**What to do:**
Below this line is a set of entries; quote exactly the lines from the line that contains "window: (650, 355) -> (554, 433), moved" to the line that contains "plant: (381, 919) -> (469, 521), moved", both lines included.

**Material for this task:**
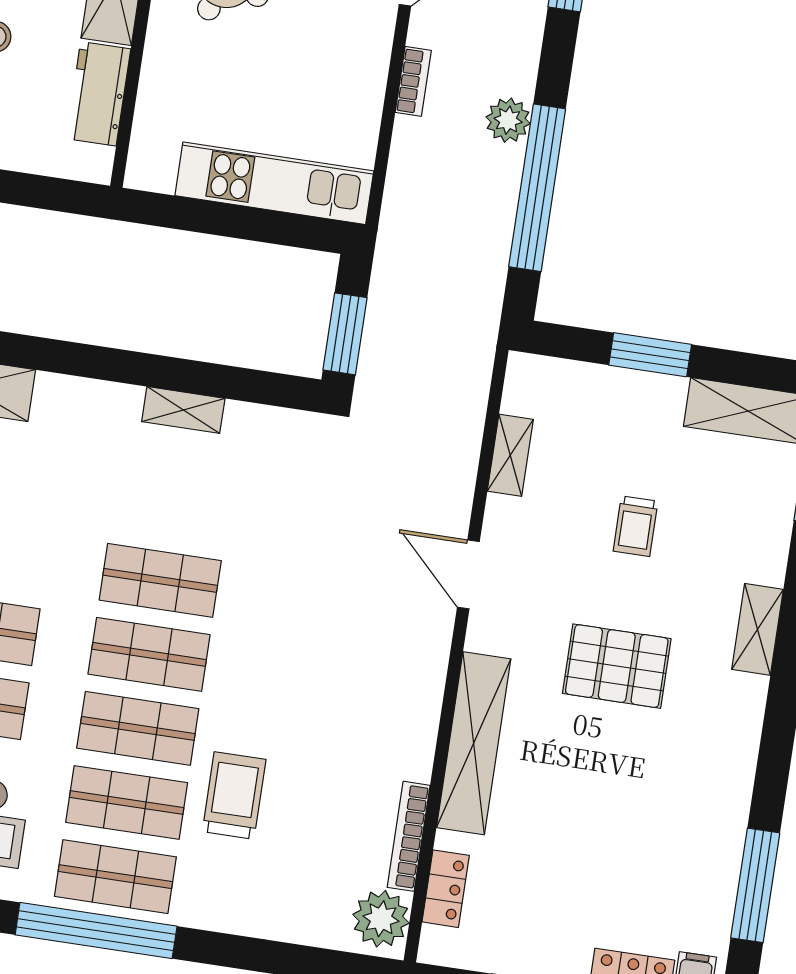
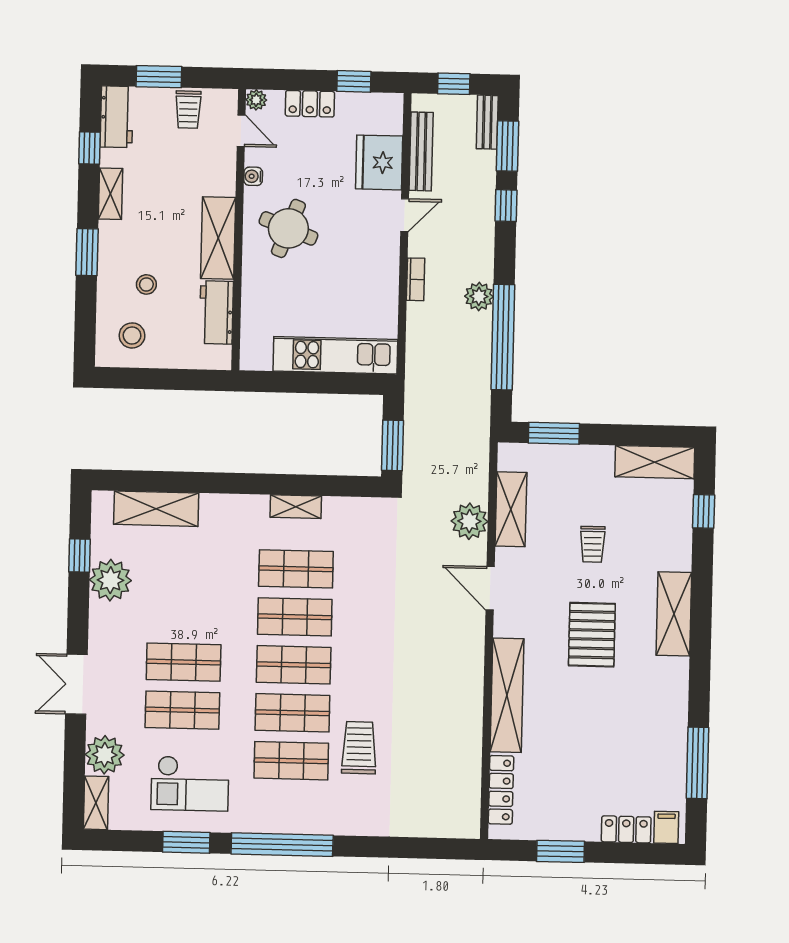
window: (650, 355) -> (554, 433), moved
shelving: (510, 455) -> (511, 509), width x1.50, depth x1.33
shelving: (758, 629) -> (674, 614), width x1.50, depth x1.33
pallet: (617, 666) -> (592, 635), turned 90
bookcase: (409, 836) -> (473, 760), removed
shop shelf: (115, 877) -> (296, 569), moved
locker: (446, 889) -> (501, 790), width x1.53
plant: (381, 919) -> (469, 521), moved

==

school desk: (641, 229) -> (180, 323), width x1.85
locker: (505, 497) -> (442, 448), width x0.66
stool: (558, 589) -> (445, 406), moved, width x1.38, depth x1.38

--

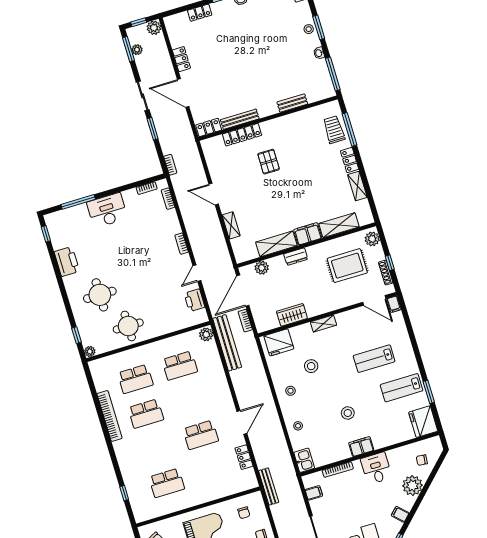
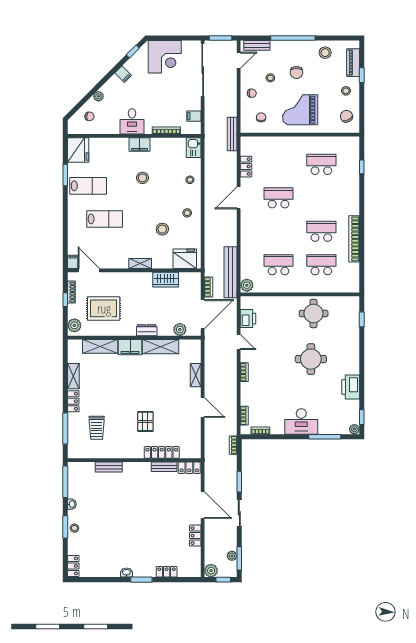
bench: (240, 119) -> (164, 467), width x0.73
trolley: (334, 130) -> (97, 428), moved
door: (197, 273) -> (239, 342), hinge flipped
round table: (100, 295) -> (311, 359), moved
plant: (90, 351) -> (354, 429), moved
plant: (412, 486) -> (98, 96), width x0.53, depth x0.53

**Task response:**
window: (650, 355) -> (554, 433), moved
shelving: (510, 455) -> (511, 509), width x1.50, depth x1.33
shelving: (758, 629) -> (674, 614), width x1.50, depth x1.33
pallet: (617, 666) -> (592, 635), turned 90
bookcase: (409, 836) -> (473, 760), removed
shop shelf: (115, 877) -> (296, 569), moved
locker: (446, 889) -> (501, 790), width x1.53
plant: (381, 919) -> (469, 521), moved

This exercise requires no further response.